Having found the line that contains "Q102: NPN TIP120", please retype only it and every line after it up to the end of the entries, exactly as written.

Supplied data START

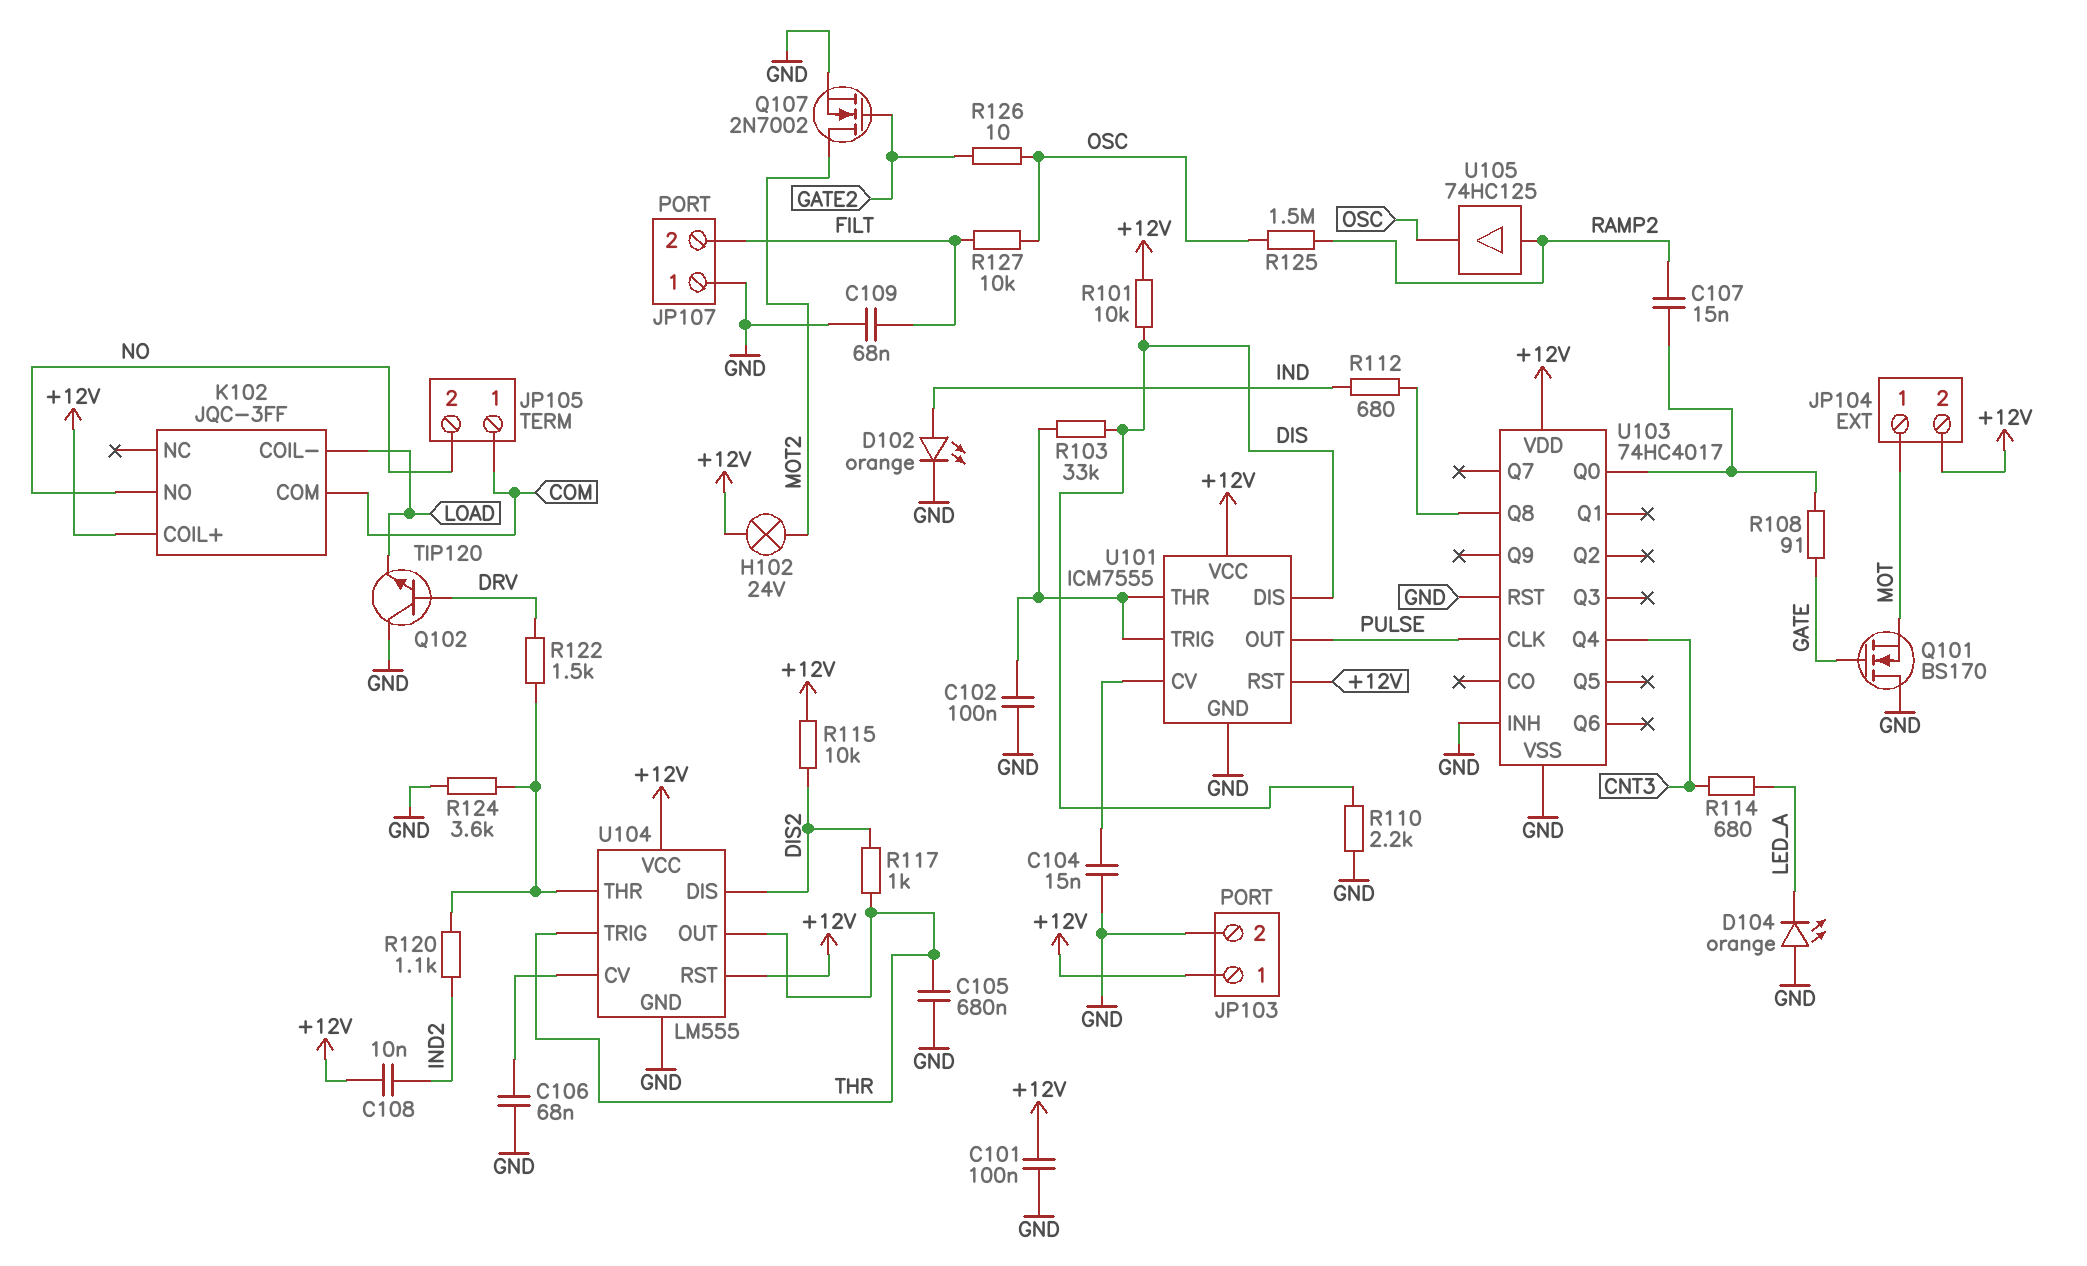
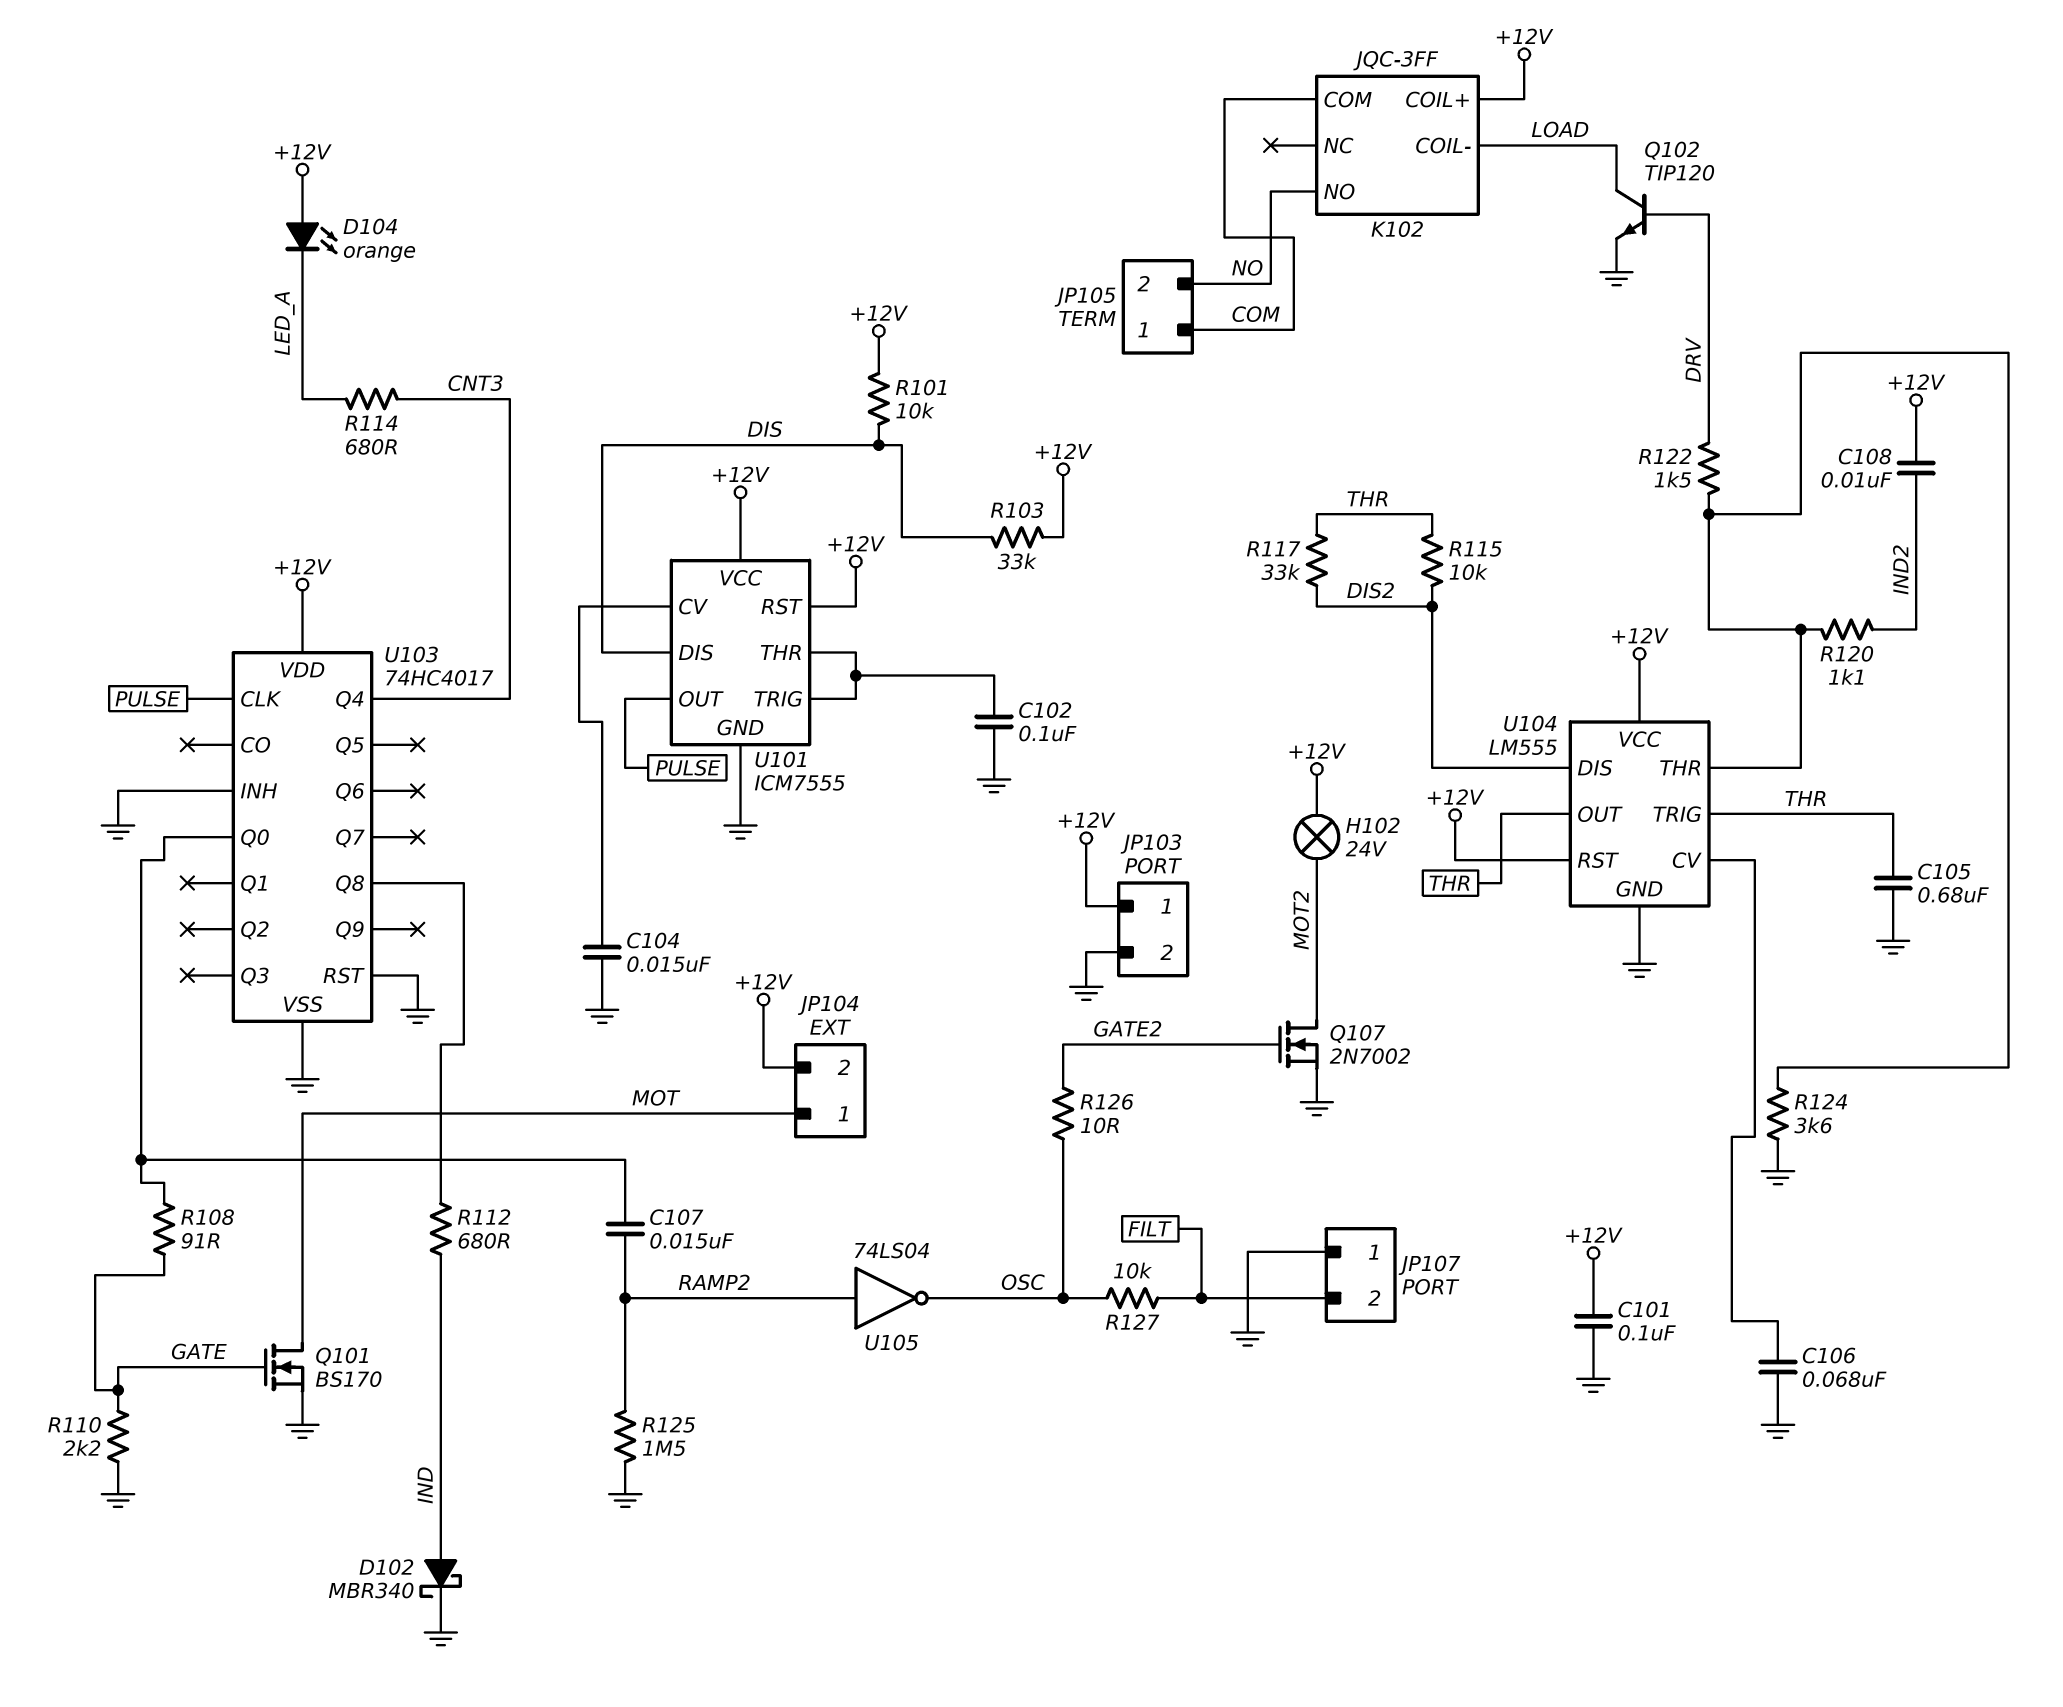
C109: 68nF (FILT, GND) -> none
D102: LED orange (A IND, K GND) -> schottky MBR340 (A IND, K GND)
D104: LED orange (A GND, K LED_A) -> LED orange (A +12V, K LED_A)
Q101: NMOS BS170 (G GATE, D GND, S MOT) -> NMOS BS170 (G GATE, D MOT, S GND)
Q102: NPN TIP120 (B DRV, C GND, E LOAD) -> NPN TIP120 (B DRV, C LOAD, E GND)
R103: 33k (DIS, U101/THR) -> 33k (+12V, DIS)
R110: 2.2k (DIS, GND) -> 2.2k (GATE, GND)
R115: 10k (+12V, DIS2) -> 10k (DIS2, THR)
R117: 1k (DIS2, THR) -> 33k (DIS2, THR)
R125: 1.5M (OSC, RAMP2) -> 1.5M (GND, RAMP2)
U105: buffer 74HC125 (in RAMP2, out OSC) -> NOT 74LS04 (in RAMP2, out OSC)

Supplied data END

• Answer box:
Q102: NPN TIP120 (B DRV, C GND, E LOAD) -> NPN TIP120 (B DRV, C LOAD, E GND)
R103: 33k (DIS, U101/THR) -> 33k (+12V, DIS)
R110: 2.2k (DIS, GND) -> 2.2k (GATE, GND)
R115: 10k (+12V, DIS2) -> 10k (DIS2, THR)
R117: 1k (DIS2, THR) -> 33k (DIS2, THR)
R125: 1.5M (OSC, RAMP2) -> 1.5M (GND, RAMP2)
U105: buffer 74HC125 (in RAMP2, out OSC) -> NOT 74LS04 (in RAMP2, out OSC)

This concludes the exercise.